THE PROBLEM ->
Please restate each entry that appears below word for word, without its pictures.
[DATA PROVIDED Boundary: Start]
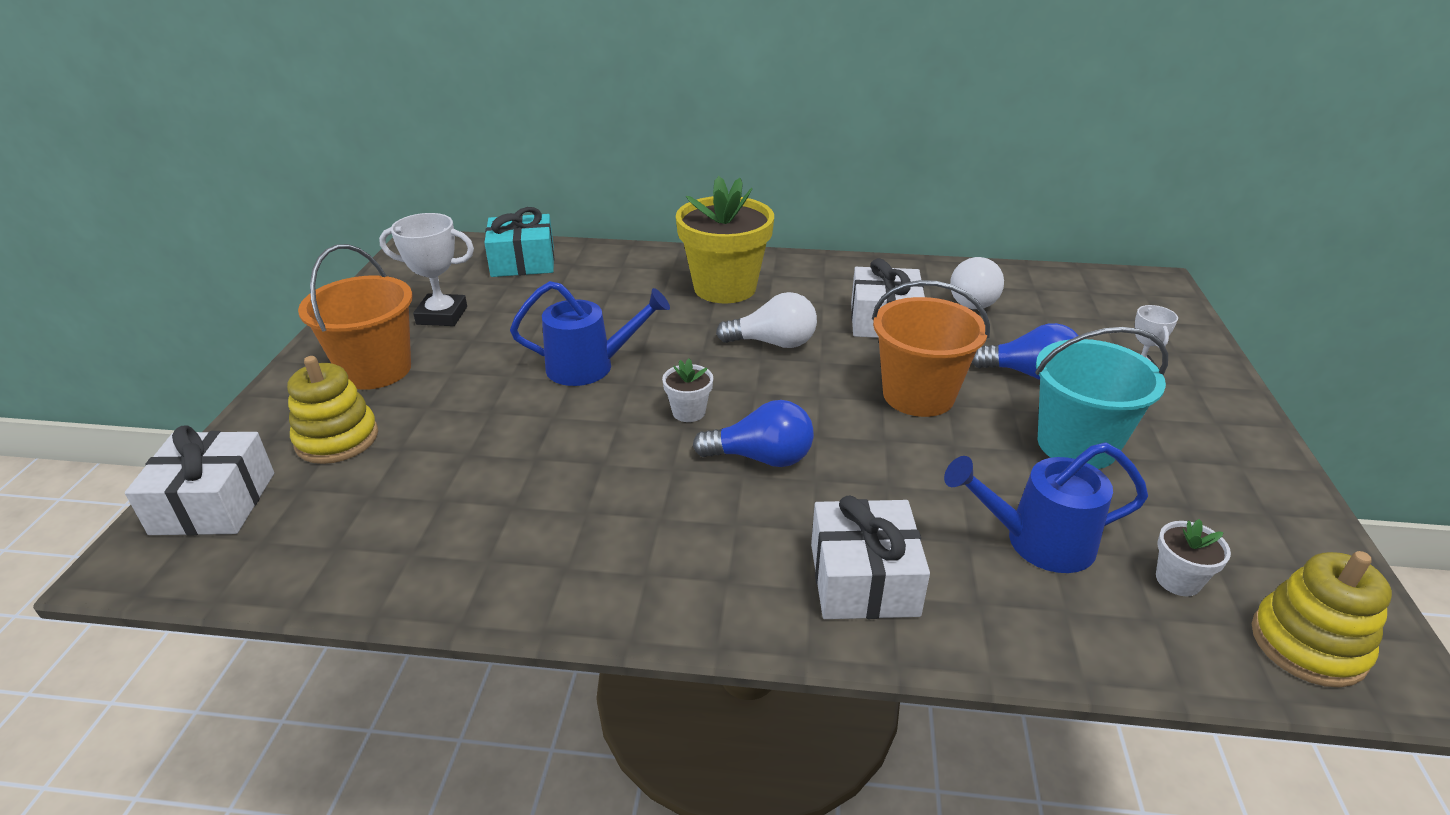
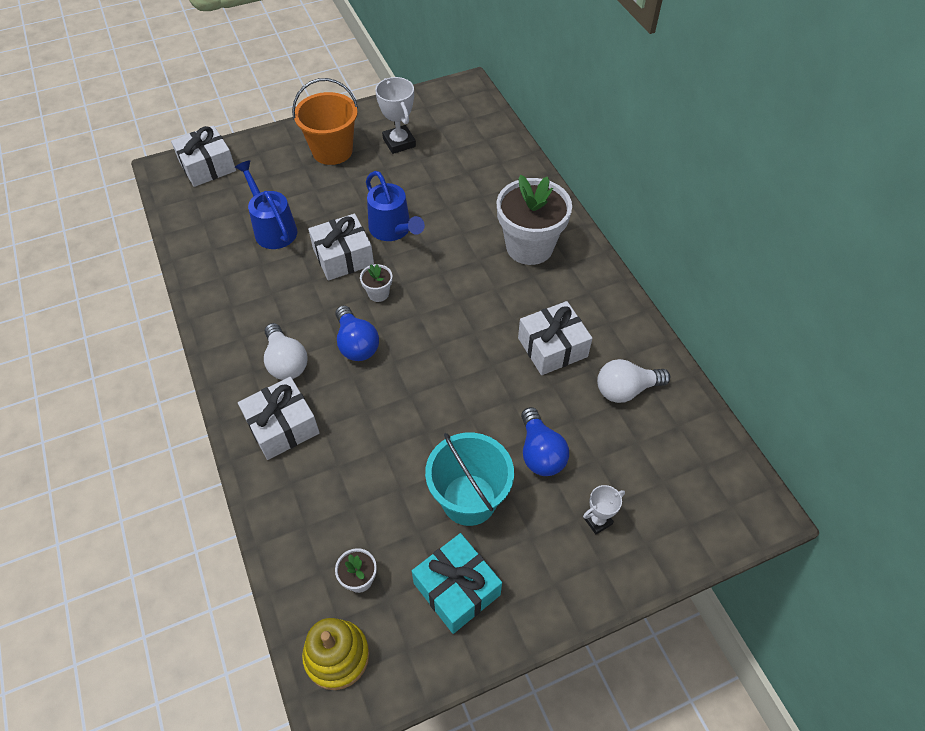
camera: 60 degrees right, 20 degrees up
(337, 439) = (271, 174): yellow stacking toy -> none
(523, 262) = (484, 139): turquoise gift -> turquoise gift (456, 589)
(590, 421) = (343, 257): none -> white gift
(725, 288) = (529, 247): yellow flower pot -> white flower pot
(773, 343) = (479, 300): white light bulb -> white light bulb (286, 362)
(918, 395) = (469, 396): orange bucket -> none
(1036, 542) = (355, 498): blue watering can -> blue watering can (272, 228)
[DATA PROVIDED Boundary: End]
SOLUTION FOR THIS PROBLEM ->
camera: 60 degrees right, 20 degrees up
(337, 439) = (271, 174): yellow stacking toy -> none
(523, 262) = (484, 139): turquoise gift -> turquoise gift (456, 589)
(590, 421) = (343, 257): none -> white gift
(725, 288) = (529, 247): yellow flower pot -> white flower pot
(773, 343) = (479, 300): white light bulb -> white light bulb (286, 362)
(918, 395) = (469, 396): orange bucket -> none
(1036, 542) = (355, 498): blue watering can -> blue watering can (272, 228)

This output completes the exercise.